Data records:
┄┄┄┄┄┄┄┄┄┄
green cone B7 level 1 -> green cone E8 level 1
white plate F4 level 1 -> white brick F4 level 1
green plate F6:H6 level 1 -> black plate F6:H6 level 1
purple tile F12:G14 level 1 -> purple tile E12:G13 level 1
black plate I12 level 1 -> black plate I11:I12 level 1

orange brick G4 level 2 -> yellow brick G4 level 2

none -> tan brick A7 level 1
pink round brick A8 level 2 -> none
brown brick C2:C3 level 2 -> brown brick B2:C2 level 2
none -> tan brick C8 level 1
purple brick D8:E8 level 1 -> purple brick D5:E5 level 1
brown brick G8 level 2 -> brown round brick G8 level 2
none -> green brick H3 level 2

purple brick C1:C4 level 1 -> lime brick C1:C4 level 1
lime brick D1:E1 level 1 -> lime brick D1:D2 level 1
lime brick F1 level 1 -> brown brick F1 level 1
┄┄┄┄┄┄┄┄┄┄
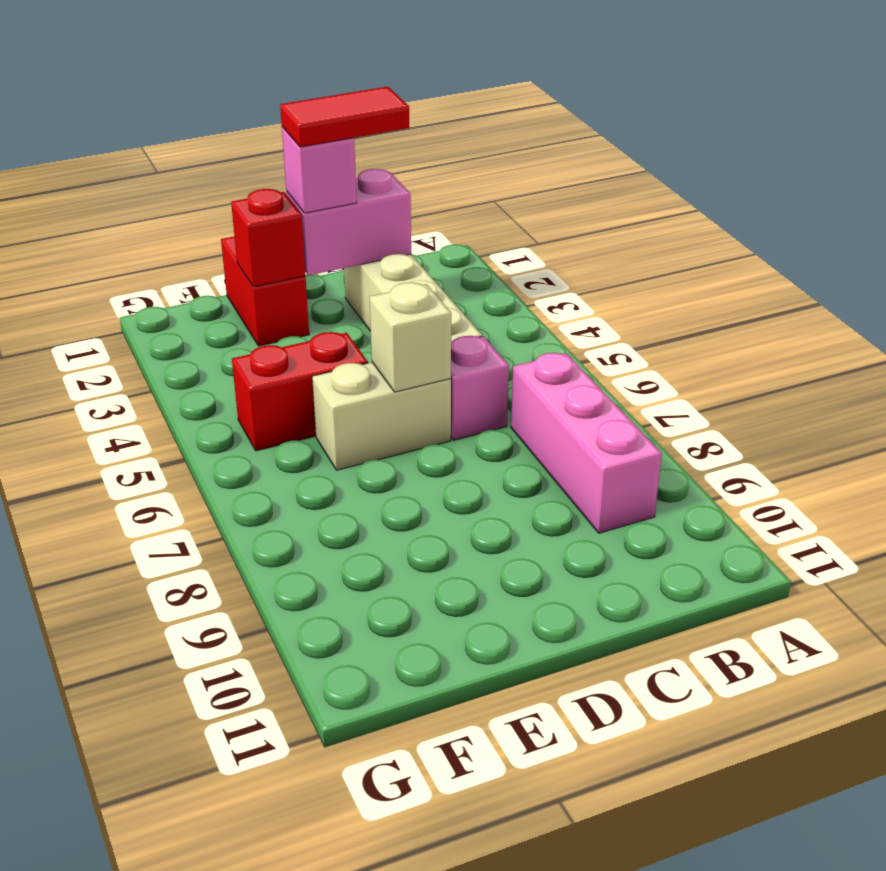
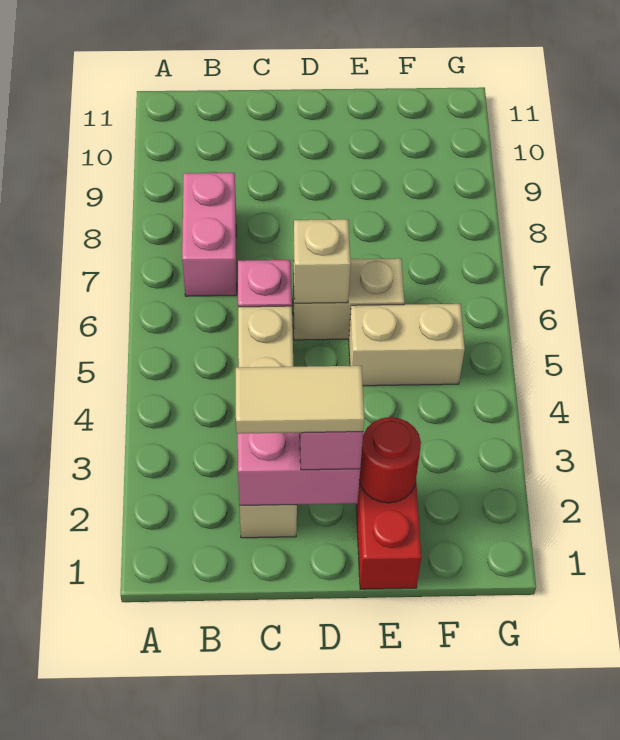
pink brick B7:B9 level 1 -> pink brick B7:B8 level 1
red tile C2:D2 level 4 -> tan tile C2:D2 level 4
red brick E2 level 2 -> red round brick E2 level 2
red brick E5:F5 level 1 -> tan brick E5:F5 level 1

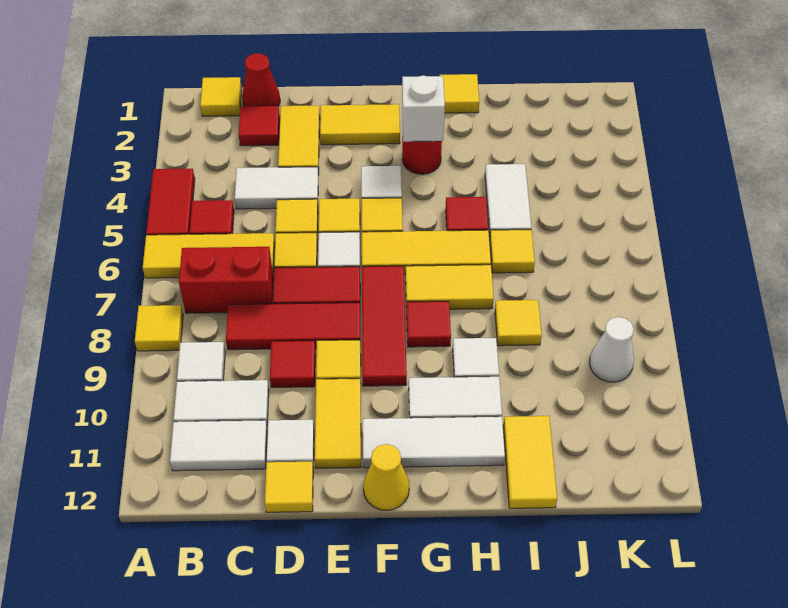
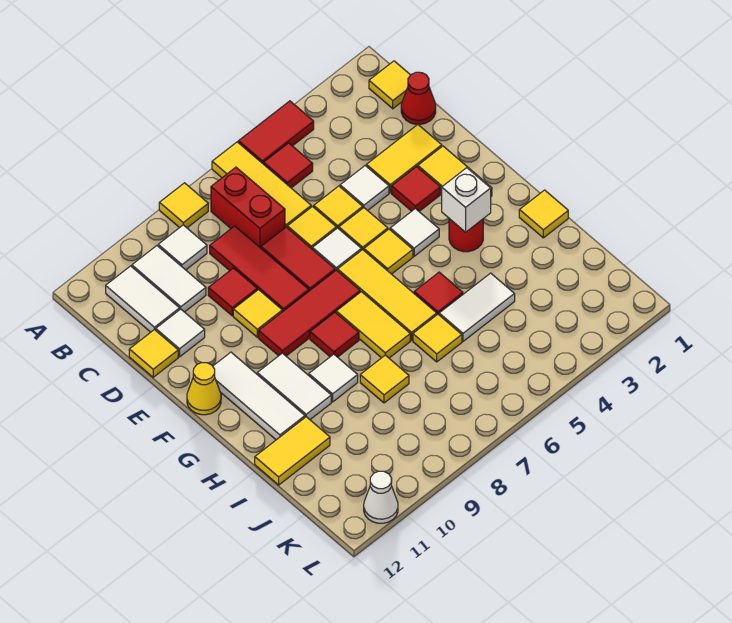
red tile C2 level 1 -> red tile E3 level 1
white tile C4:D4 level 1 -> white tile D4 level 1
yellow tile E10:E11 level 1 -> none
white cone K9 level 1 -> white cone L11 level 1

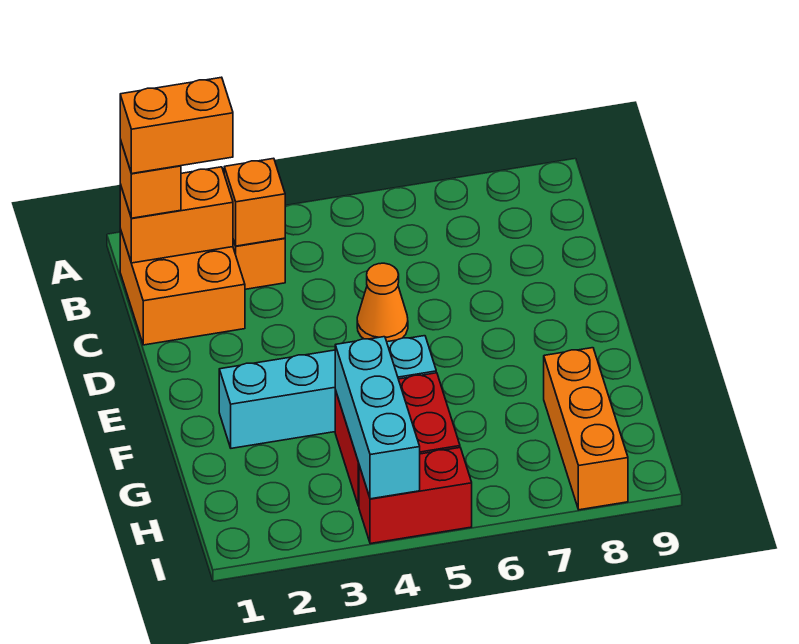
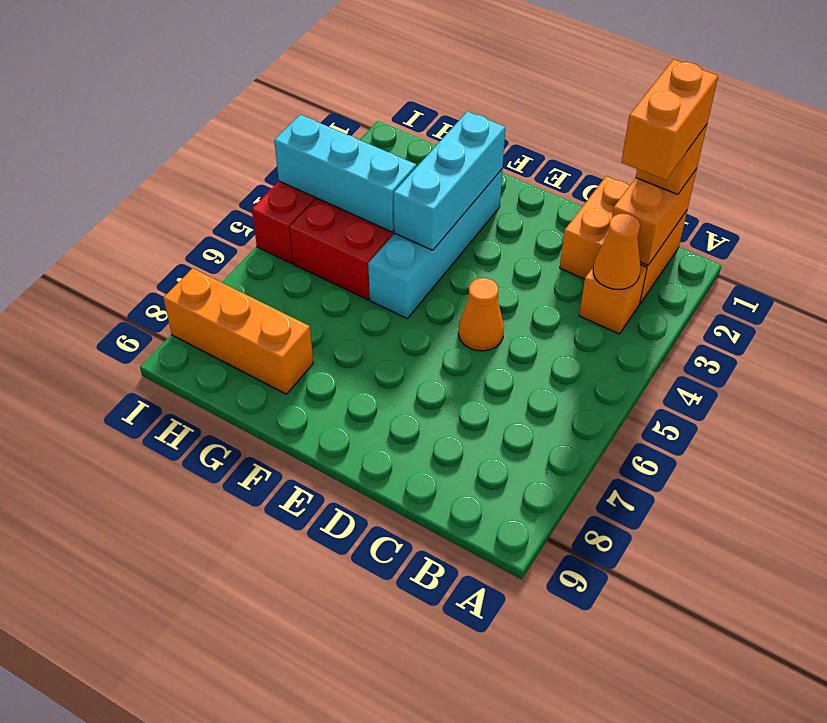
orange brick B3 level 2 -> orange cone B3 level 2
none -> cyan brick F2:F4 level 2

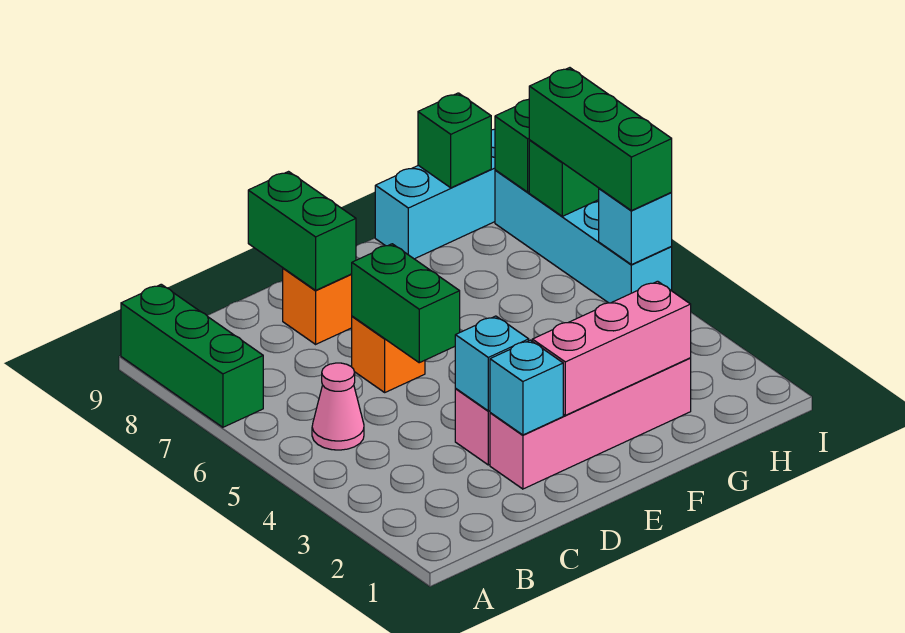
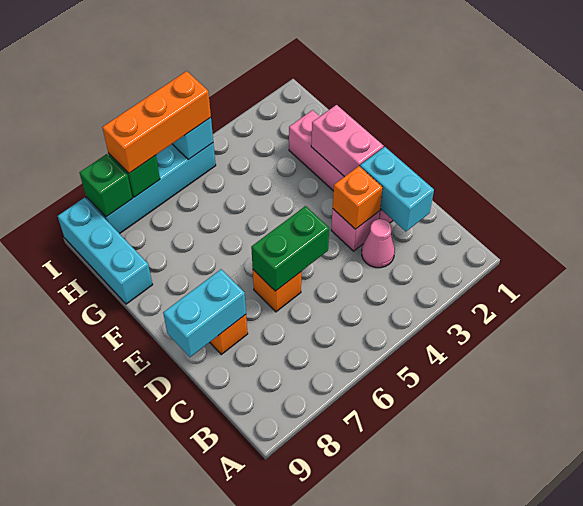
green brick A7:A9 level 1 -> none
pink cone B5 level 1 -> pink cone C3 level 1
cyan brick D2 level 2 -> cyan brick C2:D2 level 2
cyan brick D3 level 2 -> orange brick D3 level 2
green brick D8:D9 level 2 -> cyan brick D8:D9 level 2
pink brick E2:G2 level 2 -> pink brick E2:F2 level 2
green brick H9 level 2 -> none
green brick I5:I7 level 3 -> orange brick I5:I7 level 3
┄┄┄┄┄┄┄┄┄┄
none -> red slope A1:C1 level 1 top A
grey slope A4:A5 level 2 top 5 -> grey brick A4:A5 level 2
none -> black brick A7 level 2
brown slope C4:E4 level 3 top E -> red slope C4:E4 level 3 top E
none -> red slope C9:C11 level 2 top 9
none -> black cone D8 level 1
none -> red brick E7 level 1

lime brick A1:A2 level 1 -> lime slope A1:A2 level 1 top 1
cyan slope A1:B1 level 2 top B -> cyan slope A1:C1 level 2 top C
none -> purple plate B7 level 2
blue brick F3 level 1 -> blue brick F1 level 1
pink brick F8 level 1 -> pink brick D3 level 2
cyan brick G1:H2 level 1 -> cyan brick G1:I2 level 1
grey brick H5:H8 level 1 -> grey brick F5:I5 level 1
┄┄┄┄┄┄┄┄┄┄
Among the entries above, find the line with "cyan brick D3" and the line with "green brick I5:I7"; give again exactly these two lines and all lines between them.

Response to the exercise:
cyan brick D3 level 2 -> orange brick D3 level 2
green brick D8:D9 level 2 -> cyan brick D8:D9 level 2
pink brick E2:G2 level 2 -> pink brick E2:F2 level 2
green brick H9 level 2 -> none
green brick I5:I7 level 3 -> orange brick I5:I7 level 3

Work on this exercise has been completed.